§ Problem:
Please return all lines from the records below that include the string "boat".

§ Records shown:

_ _ _ _ _ _ _

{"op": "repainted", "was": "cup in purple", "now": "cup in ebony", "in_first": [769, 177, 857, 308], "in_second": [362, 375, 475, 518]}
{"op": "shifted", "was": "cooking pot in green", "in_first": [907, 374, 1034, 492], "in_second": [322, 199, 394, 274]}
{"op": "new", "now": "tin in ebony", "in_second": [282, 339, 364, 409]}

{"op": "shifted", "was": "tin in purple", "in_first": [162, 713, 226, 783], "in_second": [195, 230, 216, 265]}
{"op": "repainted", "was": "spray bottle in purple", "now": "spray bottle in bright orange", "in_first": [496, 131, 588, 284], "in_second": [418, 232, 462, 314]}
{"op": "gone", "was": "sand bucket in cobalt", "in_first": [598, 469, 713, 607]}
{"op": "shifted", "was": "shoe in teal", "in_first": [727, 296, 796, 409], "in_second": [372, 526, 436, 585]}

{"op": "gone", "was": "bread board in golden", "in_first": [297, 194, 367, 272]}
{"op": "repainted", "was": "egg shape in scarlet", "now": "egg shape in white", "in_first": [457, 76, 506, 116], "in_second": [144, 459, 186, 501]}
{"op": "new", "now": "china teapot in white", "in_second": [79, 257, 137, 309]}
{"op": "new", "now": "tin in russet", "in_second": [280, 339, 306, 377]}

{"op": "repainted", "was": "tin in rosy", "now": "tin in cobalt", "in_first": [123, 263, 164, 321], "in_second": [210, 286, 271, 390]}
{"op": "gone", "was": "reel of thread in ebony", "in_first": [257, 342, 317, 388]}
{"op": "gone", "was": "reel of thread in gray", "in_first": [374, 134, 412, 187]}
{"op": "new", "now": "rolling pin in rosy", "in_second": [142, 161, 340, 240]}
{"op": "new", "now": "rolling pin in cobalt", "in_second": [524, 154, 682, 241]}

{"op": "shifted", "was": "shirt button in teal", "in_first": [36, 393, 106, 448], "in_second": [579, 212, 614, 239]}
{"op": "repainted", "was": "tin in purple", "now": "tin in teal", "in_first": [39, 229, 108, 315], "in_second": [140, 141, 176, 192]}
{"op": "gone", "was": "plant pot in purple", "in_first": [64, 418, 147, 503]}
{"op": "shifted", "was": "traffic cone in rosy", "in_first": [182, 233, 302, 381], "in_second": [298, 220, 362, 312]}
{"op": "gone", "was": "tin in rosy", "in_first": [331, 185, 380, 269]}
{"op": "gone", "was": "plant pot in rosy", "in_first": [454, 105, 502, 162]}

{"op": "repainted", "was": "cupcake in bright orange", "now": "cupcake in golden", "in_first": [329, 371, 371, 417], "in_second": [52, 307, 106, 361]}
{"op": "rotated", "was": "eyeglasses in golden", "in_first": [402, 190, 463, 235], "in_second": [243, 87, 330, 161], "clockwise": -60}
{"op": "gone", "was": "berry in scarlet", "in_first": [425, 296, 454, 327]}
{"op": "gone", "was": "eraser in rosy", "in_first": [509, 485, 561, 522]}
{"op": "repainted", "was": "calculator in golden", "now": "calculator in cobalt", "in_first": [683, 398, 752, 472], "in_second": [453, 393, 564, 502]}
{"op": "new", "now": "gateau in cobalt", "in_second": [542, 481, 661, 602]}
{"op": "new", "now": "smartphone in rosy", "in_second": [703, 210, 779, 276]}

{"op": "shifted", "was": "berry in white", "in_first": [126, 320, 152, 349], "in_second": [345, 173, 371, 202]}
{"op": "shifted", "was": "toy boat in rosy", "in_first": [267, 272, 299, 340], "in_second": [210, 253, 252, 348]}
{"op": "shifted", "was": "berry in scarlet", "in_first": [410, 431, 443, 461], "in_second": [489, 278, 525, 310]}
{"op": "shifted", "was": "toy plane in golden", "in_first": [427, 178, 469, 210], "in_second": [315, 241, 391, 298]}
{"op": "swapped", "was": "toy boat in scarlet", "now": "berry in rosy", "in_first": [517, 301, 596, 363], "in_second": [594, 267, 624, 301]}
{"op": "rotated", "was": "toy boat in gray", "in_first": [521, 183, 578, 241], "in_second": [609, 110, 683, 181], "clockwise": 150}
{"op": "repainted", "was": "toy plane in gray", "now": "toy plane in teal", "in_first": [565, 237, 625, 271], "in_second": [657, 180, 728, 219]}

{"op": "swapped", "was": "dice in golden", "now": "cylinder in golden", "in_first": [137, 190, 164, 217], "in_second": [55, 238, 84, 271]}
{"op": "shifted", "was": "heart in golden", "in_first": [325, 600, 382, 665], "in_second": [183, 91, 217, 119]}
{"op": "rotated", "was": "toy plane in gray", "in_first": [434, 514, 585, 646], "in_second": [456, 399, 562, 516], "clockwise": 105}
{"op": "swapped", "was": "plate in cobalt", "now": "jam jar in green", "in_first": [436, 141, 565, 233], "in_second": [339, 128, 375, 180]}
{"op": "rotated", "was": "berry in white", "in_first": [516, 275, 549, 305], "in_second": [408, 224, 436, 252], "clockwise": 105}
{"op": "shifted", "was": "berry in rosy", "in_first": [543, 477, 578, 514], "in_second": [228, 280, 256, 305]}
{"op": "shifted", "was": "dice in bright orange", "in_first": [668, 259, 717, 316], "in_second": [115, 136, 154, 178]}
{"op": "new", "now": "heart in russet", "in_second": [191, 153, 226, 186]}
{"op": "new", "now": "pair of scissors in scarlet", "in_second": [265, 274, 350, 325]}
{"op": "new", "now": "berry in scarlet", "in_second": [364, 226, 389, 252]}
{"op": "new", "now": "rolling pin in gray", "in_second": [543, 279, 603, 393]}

_ _ _ _ _ _ _

§ Worked solution:
{"op": "shifted", "was": "toy boat in rosy", "in_first": [267, 272, 299, 340], "in_second": [210, 253, 252, 348]}
{"op": "swapped", "was": "toy boat in scarlet", "now": "berry in rosy", "in_first": [517, 301, 596, 363], "in_second": [594, 267, 624, 301]}
{"op": "rotated", "was": "toy boat in gray", "in_first": [521, 183, 578, 241], "in_second": [609, 110, 683, 181], "clockwise": 150}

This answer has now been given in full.